What you have to do — Print exactly the lines from the one that contains "RFID2 pin SCK: D2 -> D5" through the final line of the entries below, both included, and nothing else; omit the pictures.

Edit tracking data

┄┄┄┄┄┄

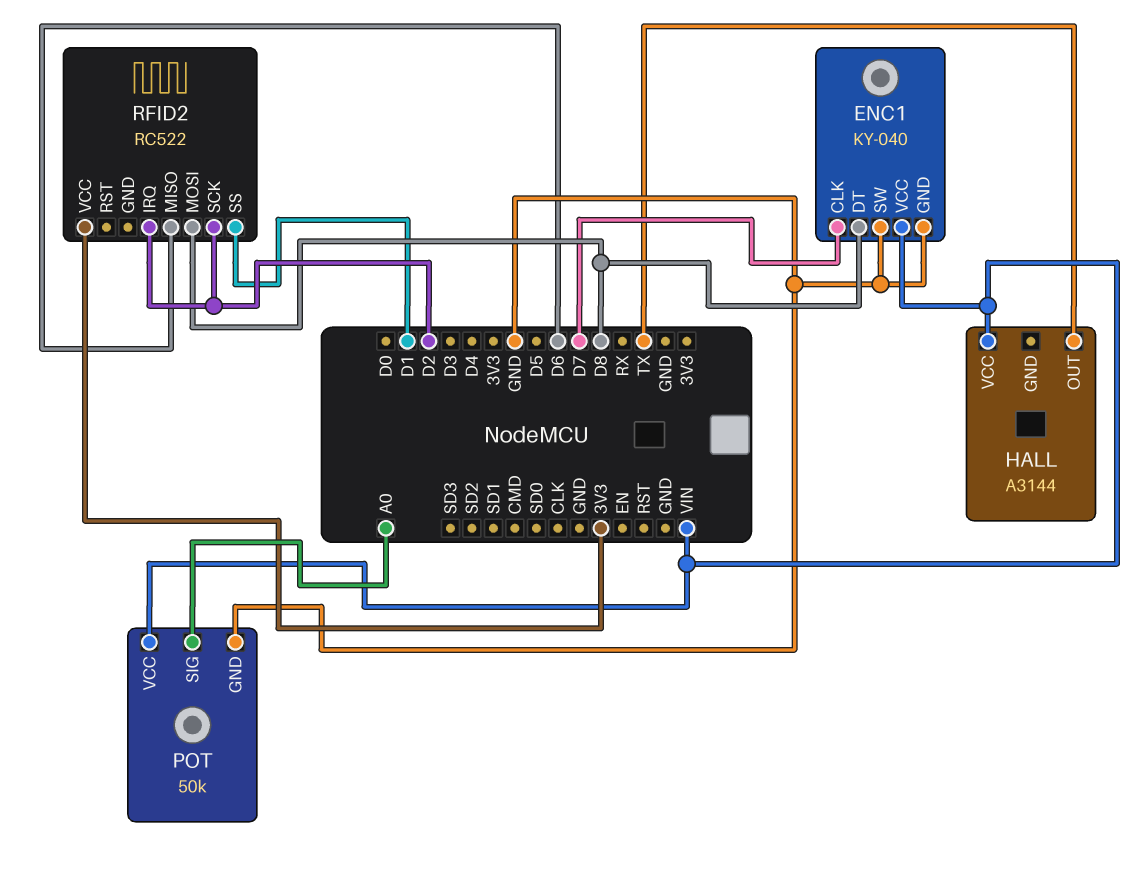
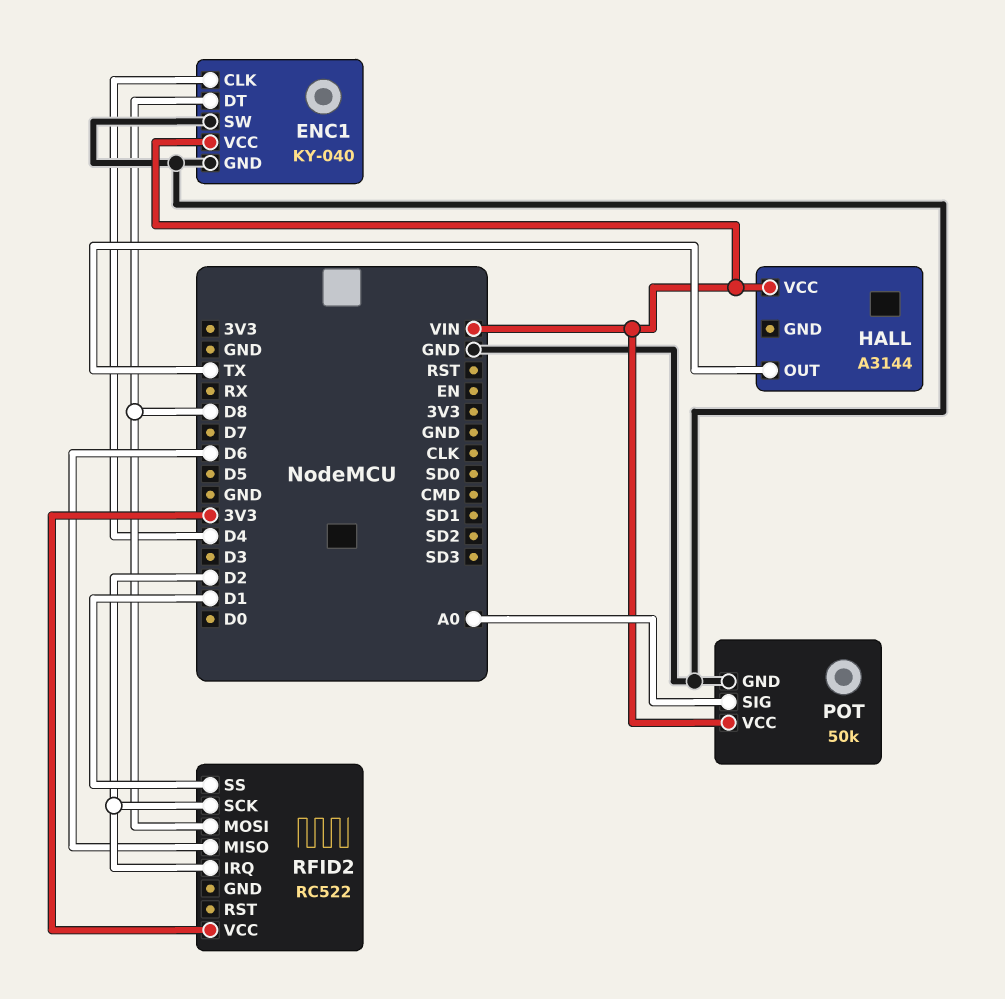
ENC1 pin CLK: D7 -> D4

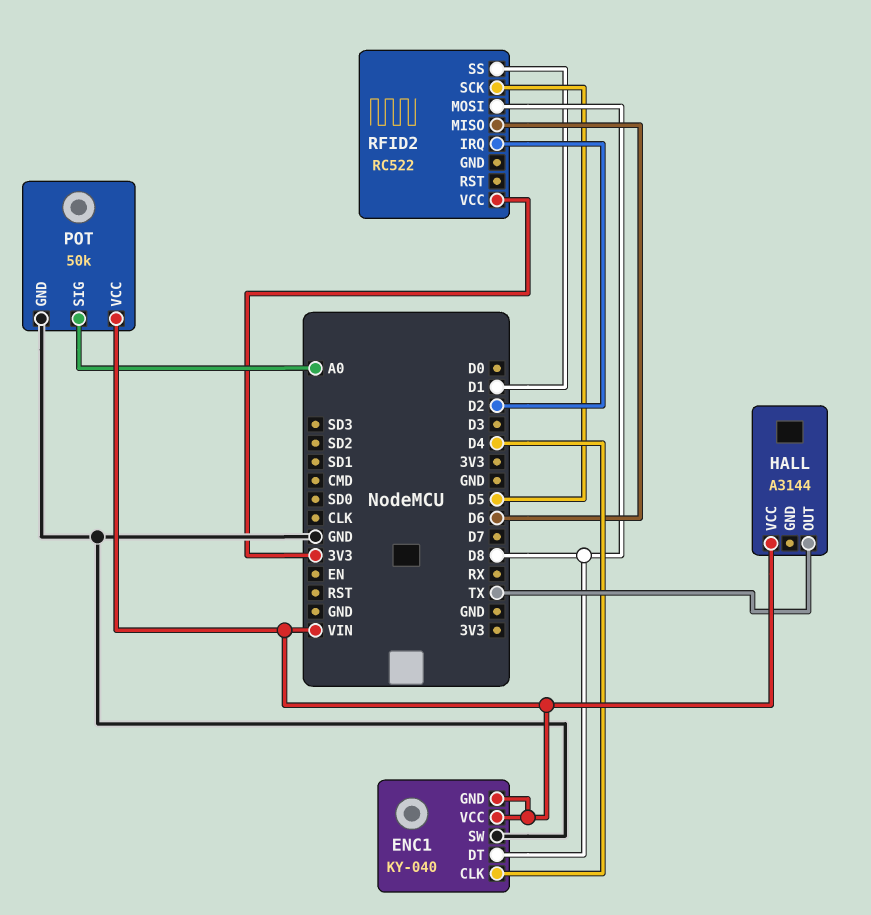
ENC1 pin GND: GND -> VIN
RFID2 pin SCK: D2 -> D5

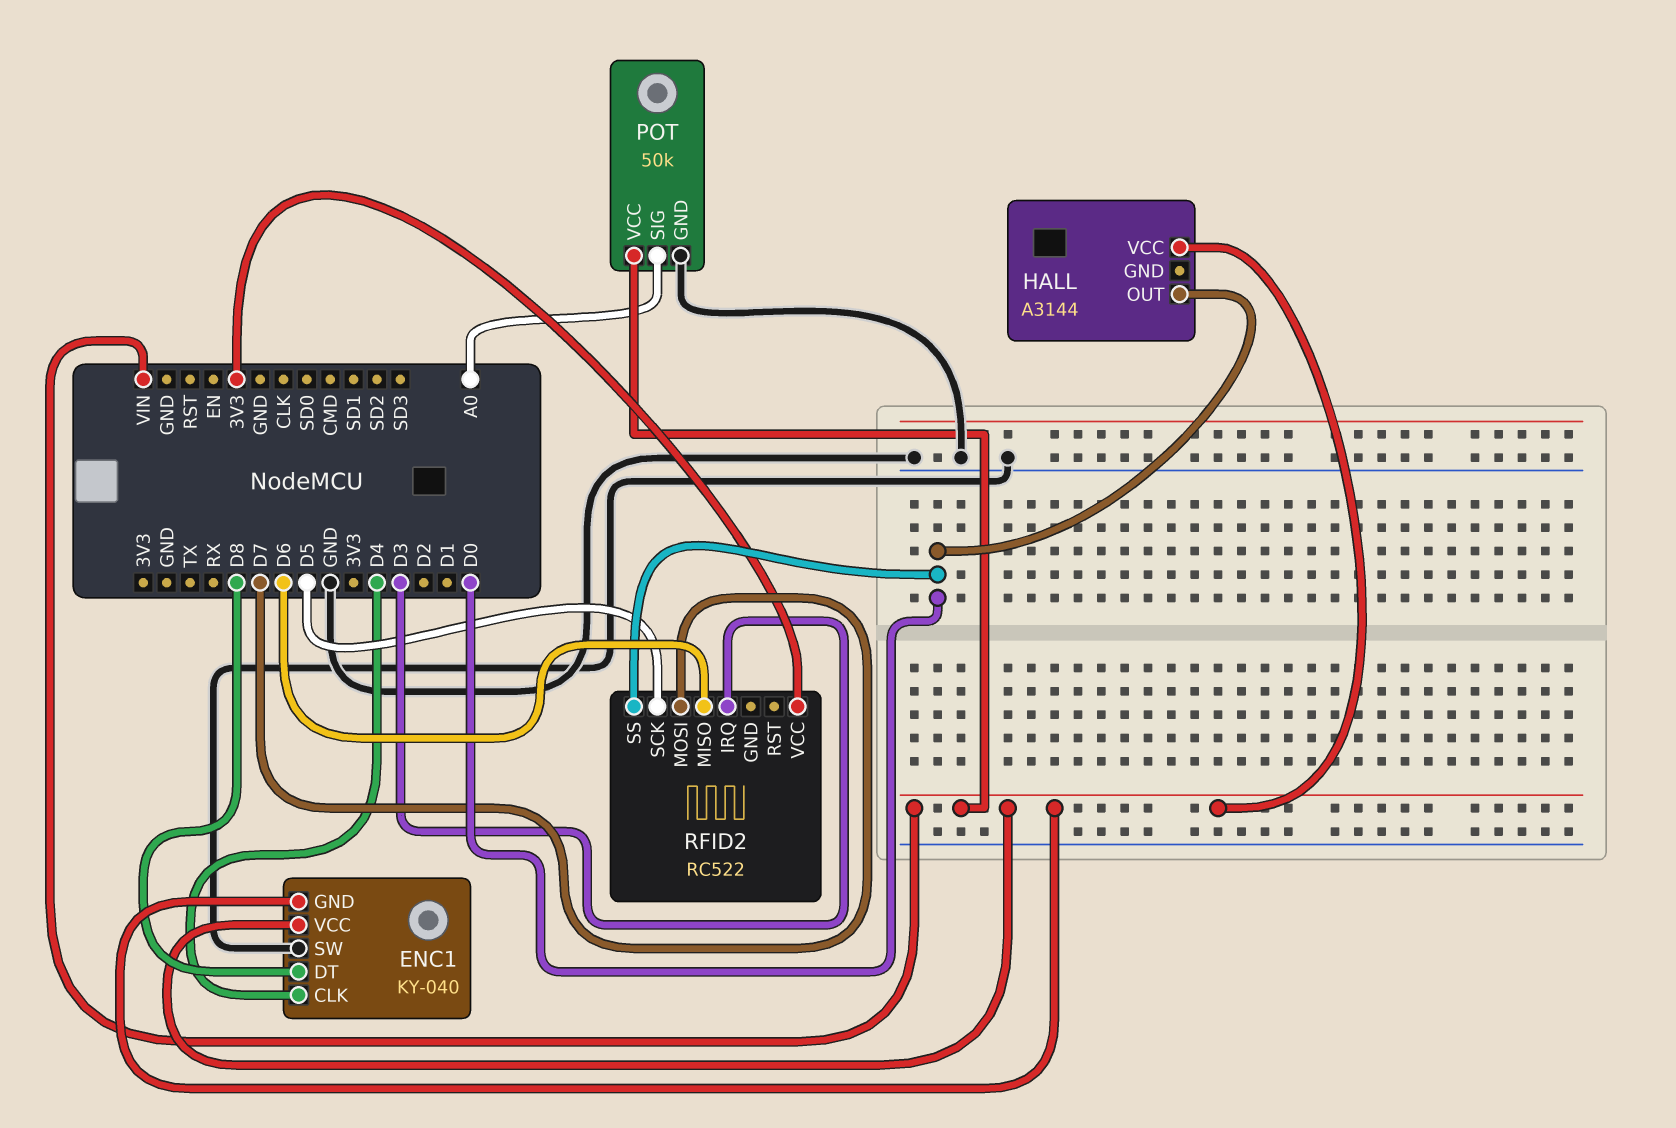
HALL pin OUT: TX -> D0
RFID2 pin IRQ: D2 -> D3
RFID2 pin MOSI: D8 -> D7
RFID2 pin SS: D1 -> D0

┄┄┄┄┄┄

Answer space —
RFID2 pin SCK: D2 -> D5

HALL pin OUT: TX -> D0
RFID2 pin IRQ: D2 -> D3
RFID2 pin MOSI: D8 -> D7
RFID2 pin SS: D1 -> D0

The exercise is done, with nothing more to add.